-- RECORDS SHOWN follows --
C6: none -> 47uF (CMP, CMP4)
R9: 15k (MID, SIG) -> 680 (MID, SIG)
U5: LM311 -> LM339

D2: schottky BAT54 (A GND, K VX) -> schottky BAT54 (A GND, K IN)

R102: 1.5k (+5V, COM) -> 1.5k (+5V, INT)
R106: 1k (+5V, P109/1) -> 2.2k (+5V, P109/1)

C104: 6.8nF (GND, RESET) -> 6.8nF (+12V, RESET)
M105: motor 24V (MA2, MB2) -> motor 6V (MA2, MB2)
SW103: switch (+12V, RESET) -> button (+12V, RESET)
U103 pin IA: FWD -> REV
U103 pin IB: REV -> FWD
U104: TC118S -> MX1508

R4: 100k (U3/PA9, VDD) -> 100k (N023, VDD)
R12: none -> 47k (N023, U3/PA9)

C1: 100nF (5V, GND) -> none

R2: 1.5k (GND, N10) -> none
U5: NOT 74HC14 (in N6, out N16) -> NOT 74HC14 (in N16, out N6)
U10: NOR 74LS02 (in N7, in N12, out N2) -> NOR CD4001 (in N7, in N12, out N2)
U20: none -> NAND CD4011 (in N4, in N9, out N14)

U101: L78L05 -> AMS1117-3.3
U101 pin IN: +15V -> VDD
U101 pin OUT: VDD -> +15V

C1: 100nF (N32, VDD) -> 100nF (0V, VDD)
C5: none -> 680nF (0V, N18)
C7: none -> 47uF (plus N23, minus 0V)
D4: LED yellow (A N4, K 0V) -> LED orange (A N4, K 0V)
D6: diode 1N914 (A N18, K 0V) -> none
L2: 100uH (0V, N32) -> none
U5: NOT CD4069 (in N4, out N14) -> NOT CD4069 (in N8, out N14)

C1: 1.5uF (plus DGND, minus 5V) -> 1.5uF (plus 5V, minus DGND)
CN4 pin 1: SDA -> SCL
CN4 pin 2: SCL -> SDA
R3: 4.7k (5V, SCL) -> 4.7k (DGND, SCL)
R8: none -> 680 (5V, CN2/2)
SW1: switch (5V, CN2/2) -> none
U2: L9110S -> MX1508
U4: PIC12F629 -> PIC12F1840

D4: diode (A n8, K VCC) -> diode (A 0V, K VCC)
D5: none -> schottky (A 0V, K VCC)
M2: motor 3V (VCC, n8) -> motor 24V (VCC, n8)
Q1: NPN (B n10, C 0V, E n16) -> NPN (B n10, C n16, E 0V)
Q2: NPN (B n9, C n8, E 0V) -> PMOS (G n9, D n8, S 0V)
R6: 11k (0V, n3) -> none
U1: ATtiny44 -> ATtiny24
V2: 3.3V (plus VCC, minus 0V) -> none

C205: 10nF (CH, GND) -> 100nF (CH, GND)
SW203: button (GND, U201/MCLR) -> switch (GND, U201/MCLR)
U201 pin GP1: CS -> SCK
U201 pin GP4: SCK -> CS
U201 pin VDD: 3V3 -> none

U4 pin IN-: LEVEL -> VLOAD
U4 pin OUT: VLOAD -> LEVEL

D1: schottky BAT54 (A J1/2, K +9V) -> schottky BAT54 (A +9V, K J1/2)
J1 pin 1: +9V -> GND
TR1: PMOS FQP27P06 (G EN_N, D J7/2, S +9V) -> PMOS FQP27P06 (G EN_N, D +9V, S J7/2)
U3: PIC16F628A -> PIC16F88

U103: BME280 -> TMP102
-- RECORDS SHOWN concluded --
EXERCISE BRIEF: Nothing in the records should differ from the original when you retype them.

FINISHED EXERCISE:
C6: none -> 47uF (CMP, CMP4)
R9: 15k (MID, SIG) -> 680 (MID, SIG)
U5: LM311 -> LM339

D2: schottky BAT54 (A GND, K VX) -> schottky BAT54 (A GND, K IN)

R102: 1.5k (+5V, COM) -> 1.5k (+5V, INT)
R106: 1k (+5V, P109/1) -> 2.2k (+5V, P109/1)

C104: 6.8nF (GND, RESET) -> 6.8nF (+12V, RESET)
M105: motor 24V (MA2, MB2) -> motor 6V (MA2, MB2)
SW103: switch (+12V, RESET) -> button (+12V, RESET)
U103 pin IA: FWD -> REV
U103 pin IB: REV -> FWD
U104: TC118S -> MX1508

R4: 100k (U3/PA9, VDD) -> 100k (N023, VDD)
R12: none -> 47k (N023, U3/PA9)

C1: 100nF (5V, GND) -> none

R2: 1.5k (GND, N10) -> none
U5: NOT 74HC14 (in N6, out N16) -> NOT 74HC14 (in N16, out N6)
U10: NOR 74LS02 (in N7, in N12, out N2) -> NOR CD4001 (in N7, in N12, out N2)
U20: none -> NAND CD4011 (in N4, in N9, out N14)

U101: L78L05 -> AMS1117-3.3
U101 pin IN: +15V -> VDD
U101 pin OUT: VDD -> +15V

C1: 100nF (N32, VDD) -> 100nF (0V, VDD)
C5: none -> 680nF (0V, N18)
C7: none -> 47uF (plus N23, minus 0V)
D4: LED yellow (A N4, K 0V) -> LED orange (A N4, K 0V)
D6: diode 1N914 (A N18, K 0V) -> none
L2: 100uH (0V, N32) -> none
U5: NOT CD4069 (in N4, out N14) -> NOT CD4069 (in N8, out N14)

C1: 1.5uF (plus DGND, minus 5V) -> 1.5uF (plus 5V, minus DGND)
CN4 pin 1: SDA -> SCL
CN4 pin 2: SCL -> SDA
R3: 4.7k (5V, SCL) -> 4.7k (DGND, SCL)
R8: none -> 680 (5V, CN2/2)
SW1: switch (5V, CN2/2) -> none
U2: L9110S -> MX1508
U4: PIC12F629 -> PIC12F1840

D4: diode (A n8, K VCC) -> diode (A 0V, K VCC)
D5: none -> schottky (A 0V, K VCC)
M2: motor 3V (VCC, n8) -> motor 24V (VCC, n8)
Q1: NPN (B n10, C 0V, E n16) -> NPN (B n10, C n16, E 0V)
Q2: NPN (B n9, C n8, E 0V) -> PMOS (G n9, D n8, S 0V)
R6: 11k (0V, n3) -> none
U1: ATtiny44 -> ATtiny24
V2: 3.3V (plus VCC, minus 0V) -> none

C205: 10nF (CH, GND) -> 100nF (CH, GND)
SW203: button (GND, U201/MCLR) -> switch (GND, U201/MCLR)
U201 pin GP1: CS -> SCK
U201 pin GP4: SCK -> CS
U201 pin VDD: 3V3 -> none

U4 pin IN-: LEVEL -> VLOAD
U4 pin OUT: VLOAD -> LEVEL

D1: schottky BAT54 (A J1/2, K +9V) -> schottky BAT54 (A +9V, K J1/2)
J1 pin 1: +9V -> GND
TR1: PMOS FQP27P06 (G EN_N, D J7/2, S +9V) -> PMOS FQP27P06 (G EN_N, D +9V, S J7/2)
U3: PIC16F628A -> PIC16F88

U103: BME280 -> TMP102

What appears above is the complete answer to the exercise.